■ **TASK TO COMPLETE**
Convert the entries starting at the line containing "Find the location of a particular element. The image" and ending at the line containing "Is white glossy sink at upper center at" into a JSON list of strings, with one string per line and blank lines omitted.

■ **RECORDS SUPPLIED**
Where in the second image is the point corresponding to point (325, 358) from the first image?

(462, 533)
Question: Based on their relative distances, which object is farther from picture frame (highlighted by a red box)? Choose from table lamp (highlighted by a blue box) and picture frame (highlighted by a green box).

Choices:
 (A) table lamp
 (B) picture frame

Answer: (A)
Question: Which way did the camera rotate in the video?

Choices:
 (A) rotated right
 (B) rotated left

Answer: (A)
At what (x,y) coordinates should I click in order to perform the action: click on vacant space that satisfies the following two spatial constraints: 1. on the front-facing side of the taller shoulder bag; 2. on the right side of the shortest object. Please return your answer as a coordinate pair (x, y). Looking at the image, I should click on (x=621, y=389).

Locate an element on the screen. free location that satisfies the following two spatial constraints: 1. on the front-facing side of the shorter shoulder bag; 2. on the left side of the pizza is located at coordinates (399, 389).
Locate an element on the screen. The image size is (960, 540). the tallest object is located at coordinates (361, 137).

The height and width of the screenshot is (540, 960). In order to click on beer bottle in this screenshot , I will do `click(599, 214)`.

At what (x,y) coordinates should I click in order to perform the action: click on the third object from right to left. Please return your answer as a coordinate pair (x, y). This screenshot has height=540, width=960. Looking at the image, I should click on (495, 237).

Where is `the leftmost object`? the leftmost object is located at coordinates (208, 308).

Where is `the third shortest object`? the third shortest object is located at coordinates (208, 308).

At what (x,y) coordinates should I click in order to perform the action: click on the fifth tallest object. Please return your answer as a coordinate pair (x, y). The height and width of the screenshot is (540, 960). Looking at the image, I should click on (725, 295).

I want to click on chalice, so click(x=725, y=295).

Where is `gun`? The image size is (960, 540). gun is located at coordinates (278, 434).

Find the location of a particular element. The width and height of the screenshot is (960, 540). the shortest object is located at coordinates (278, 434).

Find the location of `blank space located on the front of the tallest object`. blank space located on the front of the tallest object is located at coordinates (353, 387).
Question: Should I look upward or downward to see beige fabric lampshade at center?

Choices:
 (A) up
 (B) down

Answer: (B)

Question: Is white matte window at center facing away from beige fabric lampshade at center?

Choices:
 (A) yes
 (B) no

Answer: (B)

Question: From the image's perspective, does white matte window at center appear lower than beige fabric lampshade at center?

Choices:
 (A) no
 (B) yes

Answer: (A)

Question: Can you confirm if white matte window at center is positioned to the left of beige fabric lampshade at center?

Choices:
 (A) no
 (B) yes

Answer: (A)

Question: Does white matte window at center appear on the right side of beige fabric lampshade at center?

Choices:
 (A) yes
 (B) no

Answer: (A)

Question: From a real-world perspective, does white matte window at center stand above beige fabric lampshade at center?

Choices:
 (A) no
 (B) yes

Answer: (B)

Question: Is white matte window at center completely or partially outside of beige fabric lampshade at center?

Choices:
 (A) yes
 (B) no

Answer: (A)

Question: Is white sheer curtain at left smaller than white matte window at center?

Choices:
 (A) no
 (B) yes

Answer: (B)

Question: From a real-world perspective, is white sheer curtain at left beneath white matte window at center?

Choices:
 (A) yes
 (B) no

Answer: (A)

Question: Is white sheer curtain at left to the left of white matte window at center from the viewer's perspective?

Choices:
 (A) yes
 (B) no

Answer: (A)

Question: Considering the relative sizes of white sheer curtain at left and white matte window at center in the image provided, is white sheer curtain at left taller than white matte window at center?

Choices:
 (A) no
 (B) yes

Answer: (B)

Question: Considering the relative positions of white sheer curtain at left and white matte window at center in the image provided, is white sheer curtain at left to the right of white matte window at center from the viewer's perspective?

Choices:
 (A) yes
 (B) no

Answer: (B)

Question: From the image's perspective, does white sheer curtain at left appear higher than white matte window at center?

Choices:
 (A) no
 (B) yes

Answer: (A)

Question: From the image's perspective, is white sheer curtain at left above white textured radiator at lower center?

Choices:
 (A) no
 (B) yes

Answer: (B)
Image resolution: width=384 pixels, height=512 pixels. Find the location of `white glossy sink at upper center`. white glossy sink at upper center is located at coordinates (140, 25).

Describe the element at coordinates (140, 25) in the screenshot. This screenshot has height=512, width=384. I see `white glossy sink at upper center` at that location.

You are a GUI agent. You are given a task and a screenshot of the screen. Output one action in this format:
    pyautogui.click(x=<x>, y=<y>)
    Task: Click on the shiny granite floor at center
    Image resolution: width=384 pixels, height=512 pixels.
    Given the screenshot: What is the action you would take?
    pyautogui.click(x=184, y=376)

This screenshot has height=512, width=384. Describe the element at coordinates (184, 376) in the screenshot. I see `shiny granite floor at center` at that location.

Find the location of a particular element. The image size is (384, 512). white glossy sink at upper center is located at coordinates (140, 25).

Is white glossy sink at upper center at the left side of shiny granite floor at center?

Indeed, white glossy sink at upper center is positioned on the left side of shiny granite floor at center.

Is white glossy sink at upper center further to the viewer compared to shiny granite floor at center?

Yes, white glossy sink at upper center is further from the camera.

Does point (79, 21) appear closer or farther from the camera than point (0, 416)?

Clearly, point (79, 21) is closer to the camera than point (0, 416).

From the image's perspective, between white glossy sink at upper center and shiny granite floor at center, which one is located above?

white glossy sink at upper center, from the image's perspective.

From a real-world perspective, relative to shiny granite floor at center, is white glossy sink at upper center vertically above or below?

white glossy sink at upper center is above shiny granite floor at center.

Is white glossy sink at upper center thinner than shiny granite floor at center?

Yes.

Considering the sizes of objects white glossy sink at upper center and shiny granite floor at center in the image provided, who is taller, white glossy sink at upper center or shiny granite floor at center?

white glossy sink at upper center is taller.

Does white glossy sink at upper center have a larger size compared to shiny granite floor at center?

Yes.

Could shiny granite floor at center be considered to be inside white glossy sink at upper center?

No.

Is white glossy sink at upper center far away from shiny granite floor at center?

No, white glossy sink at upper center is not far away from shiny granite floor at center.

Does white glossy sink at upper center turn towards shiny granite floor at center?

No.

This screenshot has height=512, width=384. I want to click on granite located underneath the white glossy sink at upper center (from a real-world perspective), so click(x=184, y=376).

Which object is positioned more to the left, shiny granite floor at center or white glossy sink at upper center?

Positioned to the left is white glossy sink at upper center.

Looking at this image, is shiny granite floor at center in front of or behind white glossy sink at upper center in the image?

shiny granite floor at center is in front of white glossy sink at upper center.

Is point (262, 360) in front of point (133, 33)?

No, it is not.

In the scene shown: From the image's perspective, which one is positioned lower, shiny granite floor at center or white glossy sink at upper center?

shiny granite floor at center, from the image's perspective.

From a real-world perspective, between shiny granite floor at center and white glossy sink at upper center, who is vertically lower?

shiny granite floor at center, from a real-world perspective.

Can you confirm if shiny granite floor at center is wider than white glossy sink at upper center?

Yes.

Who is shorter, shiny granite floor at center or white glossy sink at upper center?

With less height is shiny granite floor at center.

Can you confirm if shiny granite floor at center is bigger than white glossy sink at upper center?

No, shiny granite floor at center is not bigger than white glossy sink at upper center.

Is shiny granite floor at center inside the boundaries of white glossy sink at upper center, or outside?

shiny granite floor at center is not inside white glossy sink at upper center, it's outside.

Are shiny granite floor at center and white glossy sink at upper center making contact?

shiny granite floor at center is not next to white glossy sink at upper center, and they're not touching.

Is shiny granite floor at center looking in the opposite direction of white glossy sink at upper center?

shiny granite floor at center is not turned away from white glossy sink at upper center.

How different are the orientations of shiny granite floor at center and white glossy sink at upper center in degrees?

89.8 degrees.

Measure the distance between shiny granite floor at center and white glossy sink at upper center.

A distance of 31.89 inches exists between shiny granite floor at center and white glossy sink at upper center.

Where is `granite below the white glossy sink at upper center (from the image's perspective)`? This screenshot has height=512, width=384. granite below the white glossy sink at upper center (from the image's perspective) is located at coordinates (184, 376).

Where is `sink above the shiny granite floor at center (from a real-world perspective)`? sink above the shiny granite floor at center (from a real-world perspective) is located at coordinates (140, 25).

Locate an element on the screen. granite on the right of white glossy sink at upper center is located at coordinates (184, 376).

■ **RESPONSE TO THIS TASK**
[
  "Find the location of a particular element. The image size is (384, 512). white glossy sink at upper center is located at coordinates (140, 25).",
  "Is white glossy sink at upper center at the left side of shiny granite floor at center?"
]